- **LISTED RECORDS**:
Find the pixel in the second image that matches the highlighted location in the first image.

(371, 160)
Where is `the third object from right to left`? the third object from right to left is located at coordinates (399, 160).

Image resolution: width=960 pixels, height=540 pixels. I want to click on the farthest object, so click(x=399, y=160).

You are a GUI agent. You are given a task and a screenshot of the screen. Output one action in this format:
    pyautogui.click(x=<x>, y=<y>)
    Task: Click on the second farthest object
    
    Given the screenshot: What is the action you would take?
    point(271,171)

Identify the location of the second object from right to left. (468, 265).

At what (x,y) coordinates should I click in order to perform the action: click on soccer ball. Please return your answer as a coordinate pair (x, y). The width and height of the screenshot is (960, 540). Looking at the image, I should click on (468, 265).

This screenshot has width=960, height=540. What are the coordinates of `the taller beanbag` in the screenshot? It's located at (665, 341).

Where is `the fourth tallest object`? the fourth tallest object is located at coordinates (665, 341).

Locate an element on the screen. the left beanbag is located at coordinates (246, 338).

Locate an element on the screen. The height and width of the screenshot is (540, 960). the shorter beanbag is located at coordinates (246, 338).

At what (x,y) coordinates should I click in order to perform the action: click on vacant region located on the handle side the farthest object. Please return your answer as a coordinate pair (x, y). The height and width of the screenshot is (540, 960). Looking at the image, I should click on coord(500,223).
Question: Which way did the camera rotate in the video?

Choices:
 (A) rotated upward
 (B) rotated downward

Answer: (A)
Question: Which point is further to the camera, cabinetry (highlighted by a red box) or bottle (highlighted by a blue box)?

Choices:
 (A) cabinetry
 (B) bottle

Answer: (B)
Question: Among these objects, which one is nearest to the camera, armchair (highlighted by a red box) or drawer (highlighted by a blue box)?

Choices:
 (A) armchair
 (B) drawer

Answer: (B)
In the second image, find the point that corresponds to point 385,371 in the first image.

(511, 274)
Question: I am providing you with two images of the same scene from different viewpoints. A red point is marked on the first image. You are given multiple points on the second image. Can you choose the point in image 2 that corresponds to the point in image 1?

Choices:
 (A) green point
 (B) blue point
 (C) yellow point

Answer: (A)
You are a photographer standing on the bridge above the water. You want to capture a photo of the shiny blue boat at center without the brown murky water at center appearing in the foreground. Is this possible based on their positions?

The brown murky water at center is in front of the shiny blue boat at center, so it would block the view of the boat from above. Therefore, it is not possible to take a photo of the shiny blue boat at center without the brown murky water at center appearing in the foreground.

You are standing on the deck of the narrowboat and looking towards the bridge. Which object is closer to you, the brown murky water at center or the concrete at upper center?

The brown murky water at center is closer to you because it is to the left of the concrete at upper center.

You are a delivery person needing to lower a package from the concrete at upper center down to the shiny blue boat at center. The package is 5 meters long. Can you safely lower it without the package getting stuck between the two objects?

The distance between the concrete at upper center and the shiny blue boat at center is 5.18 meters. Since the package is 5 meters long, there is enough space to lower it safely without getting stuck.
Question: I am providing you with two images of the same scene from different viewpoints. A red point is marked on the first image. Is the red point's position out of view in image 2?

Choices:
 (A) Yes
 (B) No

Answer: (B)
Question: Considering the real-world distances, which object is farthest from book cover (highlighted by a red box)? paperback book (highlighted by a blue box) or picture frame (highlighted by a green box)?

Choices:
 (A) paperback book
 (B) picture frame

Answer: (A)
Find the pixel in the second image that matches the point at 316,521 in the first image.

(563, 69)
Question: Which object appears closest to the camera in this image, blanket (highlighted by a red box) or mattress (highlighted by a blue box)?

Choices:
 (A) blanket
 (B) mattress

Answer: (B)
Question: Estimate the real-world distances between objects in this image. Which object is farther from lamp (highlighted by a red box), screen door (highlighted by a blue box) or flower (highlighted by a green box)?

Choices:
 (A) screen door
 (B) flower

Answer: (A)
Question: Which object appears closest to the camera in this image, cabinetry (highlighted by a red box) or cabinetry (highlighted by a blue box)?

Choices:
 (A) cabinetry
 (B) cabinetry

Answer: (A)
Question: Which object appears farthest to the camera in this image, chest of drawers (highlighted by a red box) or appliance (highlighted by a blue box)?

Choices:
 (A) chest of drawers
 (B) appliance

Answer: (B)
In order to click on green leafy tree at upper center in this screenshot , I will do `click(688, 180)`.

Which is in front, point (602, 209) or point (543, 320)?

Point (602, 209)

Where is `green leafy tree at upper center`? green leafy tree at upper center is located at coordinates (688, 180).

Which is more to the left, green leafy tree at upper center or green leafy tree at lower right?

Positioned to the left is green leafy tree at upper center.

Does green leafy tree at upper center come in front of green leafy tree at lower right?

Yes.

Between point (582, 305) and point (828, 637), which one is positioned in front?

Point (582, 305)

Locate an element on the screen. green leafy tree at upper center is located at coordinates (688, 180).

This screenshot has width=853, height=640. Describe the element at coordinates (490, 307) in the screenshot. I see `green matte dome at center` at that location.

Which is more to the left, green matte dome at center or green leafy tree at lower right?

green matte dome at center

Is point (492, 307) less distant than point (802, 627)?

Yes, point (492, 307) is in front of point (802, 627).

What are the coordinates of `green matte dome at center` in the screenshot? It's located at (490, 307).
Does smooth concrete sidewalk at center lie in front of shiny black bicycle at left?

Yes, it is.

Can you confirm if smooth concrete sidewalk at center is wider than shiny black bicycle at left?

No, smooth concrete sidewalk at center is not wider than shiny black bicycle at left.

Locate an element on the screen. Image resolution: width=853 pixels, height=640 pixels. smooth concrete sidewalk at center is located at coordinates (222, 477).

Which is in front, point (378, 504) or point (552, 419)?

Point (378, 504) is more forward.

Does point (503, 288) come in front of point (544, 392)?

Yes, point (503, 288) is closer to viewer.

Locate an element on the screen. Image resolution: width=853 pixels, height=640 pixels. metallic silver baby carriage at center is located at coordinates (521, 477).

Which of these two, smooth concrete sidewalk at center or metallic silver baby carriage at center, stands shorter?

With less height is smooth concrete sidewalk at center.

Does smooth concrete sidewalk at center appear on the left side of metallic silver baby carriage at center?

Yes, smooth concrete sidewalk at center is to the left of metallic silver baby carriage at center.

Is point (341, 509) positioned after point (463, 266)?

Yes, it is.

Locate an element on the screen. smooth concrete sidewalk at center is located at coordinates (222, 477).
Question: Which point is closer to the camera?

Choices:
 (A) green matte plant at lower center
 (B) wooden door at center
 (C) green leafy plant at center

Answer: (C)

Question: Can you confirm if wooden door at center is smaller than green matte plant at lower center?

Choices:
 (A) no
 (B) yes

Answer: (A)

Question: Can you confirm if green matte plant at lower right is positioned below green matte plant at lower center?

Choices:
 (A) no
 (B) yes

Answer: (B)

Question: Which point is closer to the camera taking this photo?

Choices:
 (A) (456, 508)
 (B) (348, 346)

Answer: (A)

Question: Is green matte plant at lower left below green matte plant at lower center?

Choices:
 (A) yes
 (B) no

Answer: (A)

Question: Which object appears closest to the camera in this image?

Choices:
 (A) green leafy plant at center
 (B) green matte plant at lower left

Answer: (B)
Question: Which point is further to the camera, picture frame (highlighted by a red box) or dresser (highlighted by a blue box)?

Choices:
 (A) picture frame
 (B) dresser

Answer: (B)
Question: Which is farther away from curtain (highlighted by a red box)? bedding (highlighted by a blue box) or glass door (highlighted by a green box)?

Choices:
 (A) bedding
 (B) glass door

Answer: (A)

- **AIM**:
Gather every line of the material above that contains the word "camera".

- **OUTPUT FOR THIS EXERCISE**:
Question: Which way did the camera rotate in the video?
Question: Which point is further to the camera, cabinetry (highlighted by a red box) or bottle (highlighted by a blue box)?
Question: Among these objects, which one is nearest to the camera, armchair (highlighted by a red box) or drawer (highlighted by a blue box)?
Question: Which object appears closest to the camera in this image, blanket (highlighted by a red box) or mattress (highlighted by a blue box)?
Question: Which object appears closest to the camera in this image, cabinetry (highlighted by a red box) or cabinetry (highlighted by a blue box)?
Question: Which object appears farthest to the camera in this image, chest of drawers (highlighted by a red box) or appliance (highlighted by a blue box)?
Question: Which point is closer to the camera?
Question: Which point is closer to the camera taking this photo?
Question: Which object appears closest to the camera in this image?
Question: Which point is further to the camera, picture frame (highlighted by a red box) or dresser (highlighted by a blue box)?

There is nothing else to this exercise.